**Exercise prompt:**
Copy out, unchanged, every line from the start of the records to the line that contains "red spoon [297,294,355,323]", and stop there.

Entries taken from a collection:
== Segment start ==

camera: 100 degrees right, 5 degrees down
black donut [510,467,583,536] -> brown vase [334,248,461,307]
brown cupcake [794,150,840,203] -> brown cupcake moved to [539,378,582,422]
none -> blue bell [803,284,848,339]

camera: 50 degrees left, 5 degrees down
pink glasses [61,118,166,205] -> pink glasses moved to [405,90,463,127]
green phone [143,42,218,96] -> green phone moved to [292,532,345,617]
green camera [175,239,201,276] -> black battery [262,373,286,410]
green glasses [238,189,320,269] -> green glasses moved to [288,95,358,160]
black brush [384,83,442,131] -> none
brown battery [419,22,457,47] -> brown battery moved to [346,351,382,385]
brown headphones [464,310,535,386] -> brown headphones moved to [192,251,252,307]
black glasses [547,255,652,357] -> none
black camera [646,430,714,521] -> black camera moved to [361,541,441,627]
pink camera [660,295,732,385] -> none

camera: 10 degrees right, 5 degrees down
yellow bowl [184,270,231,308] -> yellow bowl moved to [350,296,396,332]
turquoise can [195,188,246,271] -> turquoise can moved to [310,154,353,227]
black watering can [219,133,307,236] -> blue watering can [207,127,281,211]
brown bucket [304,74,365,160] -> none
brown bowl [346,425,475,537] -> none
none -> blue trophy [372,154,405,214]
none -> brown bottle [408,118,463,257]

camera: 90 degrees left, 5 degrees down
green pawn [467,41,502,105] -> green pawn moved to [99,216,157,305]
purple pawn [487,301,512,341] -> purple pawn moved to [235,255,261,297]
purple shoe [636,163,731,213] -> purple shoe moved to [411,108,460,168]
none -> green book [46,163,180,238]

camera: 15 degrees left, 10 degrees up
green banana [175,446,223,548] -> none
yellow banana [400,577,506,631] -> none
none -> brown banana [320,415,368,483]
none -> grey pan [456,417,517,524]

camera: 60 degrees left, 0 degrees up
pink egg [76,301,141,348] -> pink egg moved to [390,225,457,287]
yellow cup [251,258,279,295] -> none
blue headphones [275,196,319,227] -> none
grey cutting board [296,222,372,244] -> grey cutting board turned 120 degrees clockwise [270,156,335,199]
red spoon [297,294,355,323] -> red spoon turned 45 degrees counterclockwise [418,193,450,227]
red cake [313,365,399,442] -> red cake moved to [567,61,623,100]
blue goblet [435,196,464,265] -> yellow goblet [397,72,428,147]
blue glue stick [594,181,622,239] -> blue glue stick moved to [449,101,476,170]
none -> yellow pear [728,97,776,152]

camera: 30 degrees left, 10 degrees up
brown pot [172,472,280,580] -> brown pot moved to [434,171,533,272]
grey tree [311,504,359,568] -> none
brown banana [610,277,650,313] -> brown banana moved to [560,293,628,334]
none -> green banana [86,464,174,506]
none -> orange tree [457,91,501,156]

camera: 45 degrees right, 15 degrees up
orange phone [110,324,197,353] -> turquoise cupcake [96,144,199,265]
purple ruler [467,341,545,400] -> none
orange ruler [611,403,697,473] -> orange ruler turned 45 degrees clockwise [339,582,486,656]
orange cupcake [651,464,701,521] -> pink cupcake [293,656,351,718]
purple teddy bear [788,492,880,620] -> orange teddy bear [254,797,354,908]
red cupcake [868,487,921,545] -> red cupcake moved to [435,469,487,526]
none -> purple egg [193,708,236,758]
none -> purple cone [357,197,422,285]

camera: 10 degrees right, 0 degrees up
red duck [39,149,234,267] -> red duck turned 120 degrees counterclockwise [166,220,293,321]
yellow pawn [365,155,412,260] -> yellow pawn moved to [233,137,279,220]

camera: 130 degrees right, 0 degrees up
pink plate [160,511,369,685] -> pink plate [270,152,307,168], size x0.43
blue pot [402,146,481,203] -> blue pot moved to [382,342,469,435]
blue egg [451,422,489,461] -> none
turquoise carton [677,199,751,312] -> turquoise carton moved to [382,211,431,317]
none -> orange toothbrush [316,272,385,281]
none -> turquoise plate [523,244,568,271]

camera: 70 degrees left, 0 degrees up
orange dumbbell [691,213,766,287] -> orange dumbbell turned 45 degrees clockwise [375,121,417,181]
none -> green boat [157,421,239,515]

== Segment end ==

**Answer section:**
camera: 100 degrees right, 5 degrees down
black donut [510,467,583,536] -> brown vase [334,248,461,307]
brown cupcake [794,150,840,203] -> brown cupcake moved to [539,378,582,422]
none -> blue bell [803,284,848,339]

camera: 50 degrees left, 5 degrees down
pink glasses [61,118,166,205] -> pink glasses moved to [405,90,463,127]
green phone [143,42,218,96] -> green phone moved to [292,532,345,617]
green camera [175,239,201,276] -> black battery [262,373,286,410]
green glasses [238,189,320,269] -> green glasses moved to [288,95,358,160]
black brush [384,83,442,131] -> none
brown battery [419,22,457,47] -> brown battery moved to [346,351,382,385]
brown headphones [464,310,535,386] -> brown headphones moved to [192,251,252,307]
black glasses [547,255,652,357] -> none
black camera [646,430,714,521] -> black camera moved to [361,541,441,627]
pink camera [660,295,732,385] -> none

camera: 10 degrees right, 5 degrees down
yellow bowl [184,270,231,308] -> yellow bowl moved to [350,296,396,332]
turquoise can [195,188,246,271] -> turquoise can moved to [310,154,353,227]
black watering can [219,133,307,236] -> blue watering can [207,127,281,211]
brown bucket [304,74,365,160] -> none
brown bowl [346,425,475,537] -> none
none -> blue trophy [372,154,405,214]
none -> brown bottle [408,118,463,257]

camera: 90 degrees left, 5 degrees down
green pawn [467,41,502,105] -> green pawn moved to [99,216,157,305]
purple pawn [487,301,512,341] -> purple pawn moved to [235,255,261,297]
purple shoe [636,163,731,213] -> purple shoe moved to [411,108,460,168]
none -> green book [46,163,180,238]

camera: 15 degrees left, 10 degrees up
green banana [175,446,223,548] -> none
yellow banana [400,577,506,631] -> none
none -> brown banana [320,415,368,483]
none -> grey pan [456,417,517,524]

camera: 60 degrees left, 0 degrees up
pink egg [76,301,141,348] -> pink egg moved to [390,225,457,287]
yellow cup [251,258,279,295] -> none
blue headphones [275,196,319,227] -> none
grey cutting board [296,222,372,244] -> grey cutting board turned 120 degrees clockwise [270,156,335,199]
red spoon [297,294,355,323] -> red spoon turned 45 degrees counterclockwise [418,193,450,227]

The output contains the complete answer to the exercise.